• **Problem**: Each record below should be repeated precisely as written.

• **Outline records**:
◇ ◇ ◇ ◇ ◇

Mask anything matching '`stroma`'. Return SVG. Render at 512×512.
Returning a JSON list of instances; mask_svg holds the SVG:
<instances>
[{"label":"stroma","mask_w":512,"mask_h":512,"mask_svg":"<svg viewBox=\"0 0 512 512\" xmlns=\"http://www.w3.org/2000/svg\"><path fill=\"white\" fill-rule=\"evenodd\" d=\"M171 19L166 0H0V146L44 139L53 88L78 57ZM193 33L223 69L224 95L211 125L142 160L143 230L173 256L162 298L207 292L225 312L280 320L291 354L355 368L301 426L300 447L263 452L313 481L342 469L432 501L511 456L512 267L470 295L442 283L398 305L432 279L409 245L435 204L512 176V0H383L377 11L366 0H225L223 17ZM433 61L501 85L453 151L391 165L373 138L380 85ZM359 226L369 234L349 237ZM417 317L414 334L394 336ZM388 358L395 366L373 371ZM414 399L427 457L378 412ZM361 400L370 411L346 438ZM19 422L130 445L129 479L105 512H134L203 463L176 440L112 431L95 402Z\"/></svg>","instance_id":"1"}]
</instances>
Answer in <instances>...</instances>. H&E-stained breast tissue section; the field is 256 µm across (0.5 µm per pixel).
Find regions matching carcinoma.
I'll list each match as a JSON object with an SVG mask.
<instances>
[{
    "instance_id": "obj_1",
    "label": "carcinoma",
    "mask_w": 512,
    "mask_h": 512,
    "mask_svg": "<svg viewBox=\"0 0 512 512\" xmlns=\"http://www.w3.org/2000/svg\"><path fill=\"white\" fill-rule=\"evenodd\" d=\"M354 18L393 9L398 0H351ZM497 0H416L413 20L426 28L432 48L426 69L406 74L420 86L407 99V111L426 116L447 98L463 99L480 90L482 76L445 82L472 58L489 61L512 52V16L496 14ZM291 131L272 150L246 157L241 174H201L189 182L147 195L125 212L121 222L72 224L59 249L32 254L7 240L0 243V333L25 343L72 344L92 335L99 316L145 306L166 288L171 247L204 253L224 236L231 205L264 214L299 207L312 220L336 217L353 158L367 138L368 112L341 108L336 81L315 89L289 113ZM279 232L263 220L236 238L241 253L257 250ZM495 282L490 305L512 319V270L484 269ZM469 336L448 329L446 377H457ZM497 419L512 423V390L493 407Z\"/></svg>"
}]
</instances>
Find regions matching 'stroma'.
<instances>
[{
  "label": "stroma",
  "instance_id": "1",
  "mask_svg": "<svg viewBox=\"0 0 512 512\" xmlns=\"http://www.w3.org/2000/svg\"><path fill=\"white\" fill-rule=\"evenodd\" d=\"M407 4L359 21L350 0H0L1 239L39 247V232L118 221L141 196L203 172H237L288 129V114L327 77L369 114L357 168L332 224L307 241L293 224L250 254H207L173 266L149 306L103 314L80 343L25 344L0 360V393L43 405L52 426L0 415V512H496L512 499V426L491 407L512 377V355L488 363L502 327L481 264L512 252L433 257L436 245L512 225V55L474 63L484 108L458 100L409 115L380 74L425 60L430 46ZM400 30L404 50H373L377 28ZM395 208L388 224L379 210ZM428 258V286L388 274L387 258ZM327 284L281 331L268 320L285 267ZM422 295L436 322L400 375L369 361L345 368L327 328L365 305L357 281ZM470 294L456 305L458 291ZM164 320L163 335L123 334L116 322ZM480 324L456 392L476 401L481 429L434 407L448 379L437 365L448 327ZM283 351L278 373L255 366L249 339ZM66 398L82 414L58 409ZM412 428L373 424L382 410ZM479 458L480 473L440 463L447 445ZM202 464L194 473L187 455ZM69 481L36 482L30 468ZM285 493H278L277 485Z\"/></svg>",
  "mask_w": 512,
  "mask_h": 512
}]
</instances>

◇ ◇ ◇ ◇ ◇

• **Written answer**:
Mask anything matching '`stroma`'. Return SVG. Render at 512×512.
Returning a JSON list of instances; mask_svg holds the SVG:
<instances>
[{"label":"stroma","mask_w":512,"mask_h":512,"mask_svg":"<svg viewBox=\"0 0 512 512\" xmlns=\"http://www.w3.org/2000/svg\"><path fill=\"white\" fill-rule=\"evenodd\" d=\"M171 19L166 0H0V146L44 139L53 88L78 57ZM193 33L223 69L224 95L211 125L142 160L143 230L173 256L162 298L207 292L225 312L280 320L291 354L355 368L301 426L300 447L263 452L313 481L342 469L432 501L511 456L512 267L470 295L442 283L398 305L432 279L409 245L435 204L512 176V0H383L377 11L366 0H225L223 17ZM433 61L501 85L453 151L391 165L373 138L380 85ZM359 226L369 234L349 237ZM417 317L414 334L394 336ZM388 358L395 366L373 371ZM414 399L427 457L378 412ZM361 400L370 411L346 438ZM19 422L130 445L129 479L105 512H134L203 463L176 440L112 431L95 402Z\"/></svg>","instance_id":"1"}]
</instances>
Answer in <instances>...</instances>. H&E-stained breast tissue section; the field is 256 µm across (0.5 µm per pixel).
Find regions matching carcinoma.
I'll list each match as a JSON object with an SVG mask.
<instances>
[{
    "instance_id": "obj_1",
    "label": "carcinoma",
    "mask_w": 512,
    "mask_h": 512,
    "mask_svg": "<svg viewBox=\"0 0 512 512\" xmlns=\"http://www.w3.org/2000/svg\"><path fill=\"white\" fill-rule=\"evenodd\" d=\"M354 18L393 9L398 0H351ZM497 0H416L413 20L426 28L432 48L426 69L406 74L420 86L407 99V111L426 116L447 98L463 99L480 90L482 76L445 82L472 58L489 61L512 52V16L496 14ZM291 131L272 150L246 157L241 174H201L189 182L147 195L125 212L121 222L72 224L59 249L32 254L7 240L0 243V333L25 343L72 344L92 335L99 316L145 306L166 288L171 247L204 253L224 236L231 205L264 214L299 207L312 220L336 217L353 158L367 138L368 112L341 108L336 81L315 89L289 113ZM279 232L263 220L236 238L241 253L257 250ZM495 282L490 305L512 319V270L484 269ZM469 336L448 329L446 377H457ZM497 419L512 423V390L493 407Z\"/></svg>"
}]
</instances>
Find regions matching 'stroma'.
<instances>
[{
  "label": "stroma",
  "instance_id": "1",
  "mask_svg": "<svg viewBox=\"0 0 512 512\" xmlns=\"http://www.w3.org/2000/svg\"><path fill=\"white\" fill-rule=\"evenodd\" d=\"M407 4L359 21L350 0H0L1 239L39 247V232L118 221L141 196L203 172H237L288 129V114L327 77L369 114L357 168L332 224L307 241L293 224L250 254H207L173 266L149 306L103 314L80 343L25 344L0 360V393L43 405L52 426L0 415V512H496L512 499V426L491 407L512 377V355L488 363L502 327L481 264L512 252L433 257L436 245L512 225V55L474 63L484 108L458 100L409 115L380 74L425 60L430 46ZM400 30L404 50H373L377 28ZM395 208L388 224L379 210ZM428 258V286L388 274L387 258ZM327 284L281 331L268 320L285 267ZM422 295L436 322L400 375L369 361L345 368L327 328L365 305L357 281ZM470 294L456 305L458 291ZM164 320L163 335L123 334L116 322ZM480 324L456 392L476 401L481 429L434 407L448 379L437 365L448 327ZM283 351L278 373L255 366L249 339ZM66 398L82 414L58 409ZM412 428L373 424L382 410ZM479 458L480 473L440 463L447 445ZM202 464L194 473L187 455ZM69 481L36 482L30 468ZM285 493H278L277 485Z\"/></svg>",
  "mask_w": 512,
  "mask_h": 512
}]
</instances>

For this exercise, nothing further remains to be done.